• [THE DATA]
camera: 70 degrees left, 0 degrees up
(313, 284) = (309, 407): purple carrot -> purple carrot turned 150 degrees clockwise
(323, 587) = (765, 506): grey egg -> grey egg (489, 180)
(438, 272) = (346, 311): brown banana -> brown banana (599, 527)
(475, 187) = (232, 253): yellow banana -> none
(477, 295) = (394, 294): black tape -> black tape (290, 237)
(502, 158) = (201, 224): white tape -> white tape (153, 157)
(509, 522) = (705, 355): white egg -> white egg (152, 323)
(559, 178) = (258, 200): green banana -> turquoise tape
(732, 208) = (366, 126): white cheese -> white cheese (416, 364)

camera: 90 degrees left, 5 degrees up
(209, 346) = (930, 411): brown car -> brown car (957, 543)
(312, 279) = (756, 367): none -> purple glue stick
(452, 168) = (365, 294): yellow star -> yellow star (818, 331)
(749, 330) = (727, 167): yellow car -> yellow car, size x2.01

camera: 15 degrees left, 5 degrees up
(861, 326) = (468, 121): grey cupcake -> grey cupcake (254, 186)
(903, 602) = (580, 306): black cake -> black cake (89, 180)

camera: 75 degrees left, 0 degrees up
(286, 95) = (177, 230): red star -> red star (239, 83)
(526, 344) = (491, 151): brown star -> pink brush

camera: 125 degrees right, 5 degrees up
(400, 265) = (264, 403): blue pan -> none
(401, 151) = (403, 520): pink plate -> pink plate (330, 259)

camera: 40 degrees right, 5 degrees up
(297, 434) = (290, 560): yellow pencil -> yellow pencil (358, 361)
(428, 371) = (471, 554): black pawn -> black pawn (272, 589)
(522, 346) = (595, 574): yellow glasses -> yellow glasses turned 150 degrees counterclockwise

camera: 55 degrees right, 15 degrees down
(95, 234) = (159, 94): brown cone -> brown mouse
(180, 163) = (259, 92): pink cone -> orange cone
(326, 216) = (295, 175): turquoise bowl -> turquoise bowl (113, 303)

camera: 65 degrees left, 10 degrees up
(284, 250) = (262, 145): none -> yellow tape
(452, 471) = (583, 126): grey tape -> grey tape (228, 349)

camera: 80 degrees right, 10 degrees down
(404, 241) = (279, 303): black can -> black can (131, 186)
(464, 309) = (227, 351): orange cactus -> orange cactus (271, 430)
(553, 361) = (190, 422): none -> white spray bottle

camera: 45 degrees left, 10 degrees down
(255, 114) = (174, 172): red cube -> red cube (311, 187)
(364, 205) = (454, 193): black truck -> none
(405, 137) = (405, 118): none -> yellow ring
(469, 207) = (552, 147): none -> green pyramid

• [EXERCISE] Take the lines above from the one containing "(559, 178) = (258, 200): green" to the one containing "camera: 15 degrees left, 5 degrees up" and retype them exactly, both ends included, with nothing added.

• [ANSWER FOR THE TASK]
(559, 178) = (258, 200): green banana -> turquoise tape
(732, 208) = (366, 126): white cheese -> white cheese (416, 364)

camera: 90 degrees left, 5 degrees up
(209, 346) = (930, 411): brown car -> brown car (957, 543)
(312, 279) = (756, 367): none -> purple glue stick
(452, 168) = (365, 294): yellow star -> yellow star (818, 331)
(749, 330) = (727, 167): yellow car -> yellow car, size x2.01

camera: 15 degrees left, 5 degrees up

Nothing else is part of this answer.